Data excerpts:
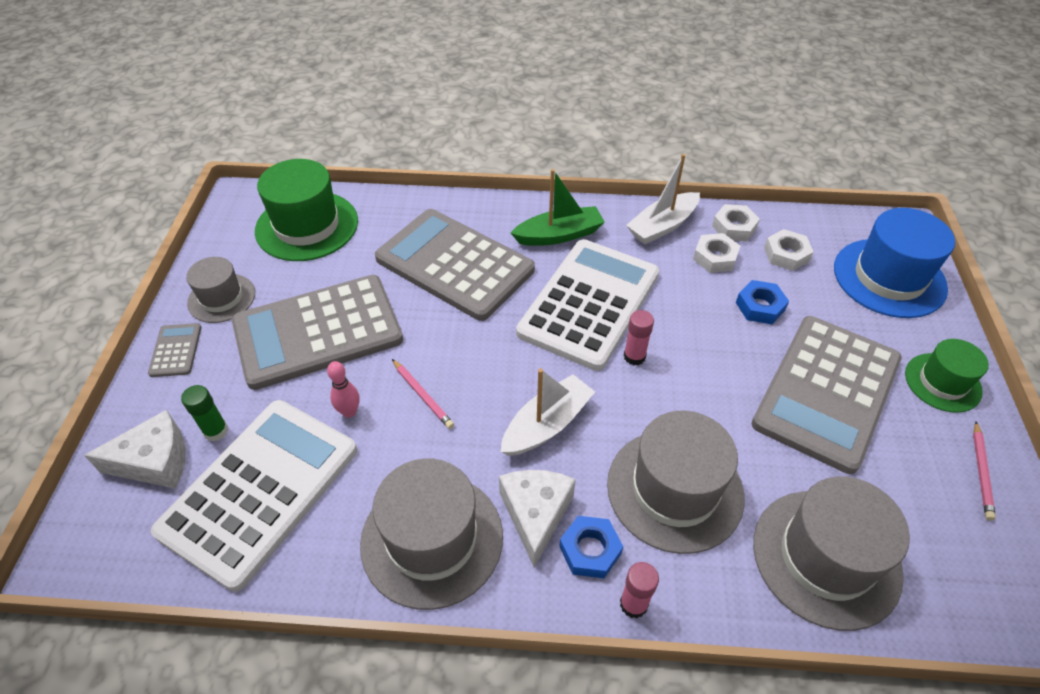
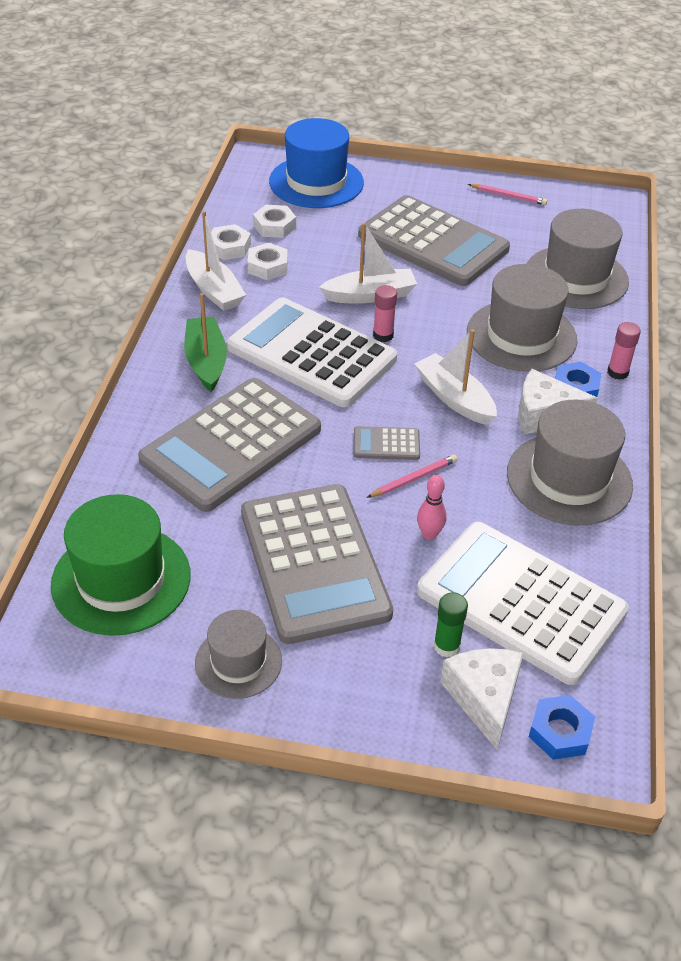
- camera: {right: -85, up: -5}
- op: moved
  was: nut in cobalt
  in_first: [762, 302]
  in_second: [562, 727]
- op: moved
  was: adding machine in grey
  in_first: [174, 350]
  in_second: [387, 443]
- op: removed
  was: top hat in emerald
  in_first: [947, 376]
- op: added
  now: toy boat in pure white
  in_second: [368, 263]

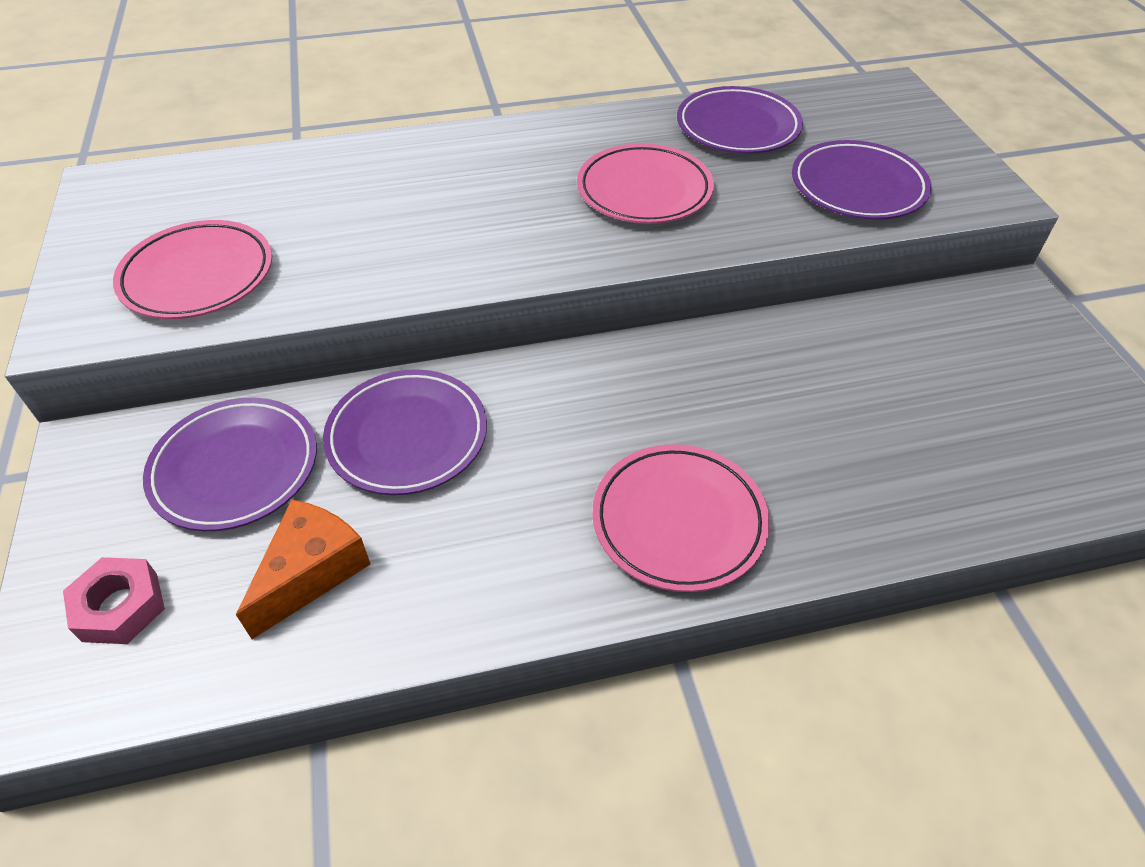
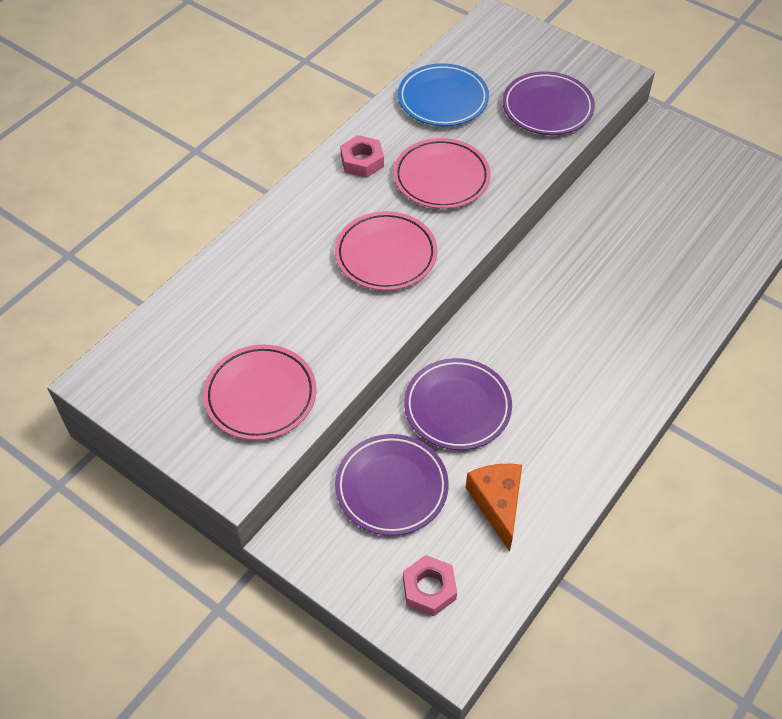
- camera: {right: -40, up: 5}
- op: recoloured
  was: dinner plate in violet
  now: dinner plate in cobalt
  in_first: [740, 120]
  in_second: [443, 94]
- op: moved
  was: dinner plate in pink
  in_first: [681, 518]
  in_second: [386, 251]
- op: added
  now: nut in pink
  in_second: [362, 156]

» Exercise details: Give every line above again exactly, omitting whatever pictures appear.

» Exercise response:
- camera: {right: -85, up: -5}
- op: moved
  was: nut in cobalt
  in_first: [762, 302]
  in_second: [562, 727]
- op: moved
  was: adding machine in grey
  in_first: [174, 350]
  in_second: [387, 443]
- op: removed
  was: top hat in emerald
  in_first: [947, 376]
- op: added
  now: toy boat in pure white
  in_second: [368, 263]

- camera: {right: -40, up: 5}
- op: recoloured
  was: dinner plate in violet
  now: dinner plate in cobalt
  in_first: [740, 120]
  in_second: [443, 94]
- op: moved
  was: dinner plate in pink
  in_first: [681, 518]
  in_second: [386, 251]
- op: added
  now: nut in pink
  in_second: [362, 156]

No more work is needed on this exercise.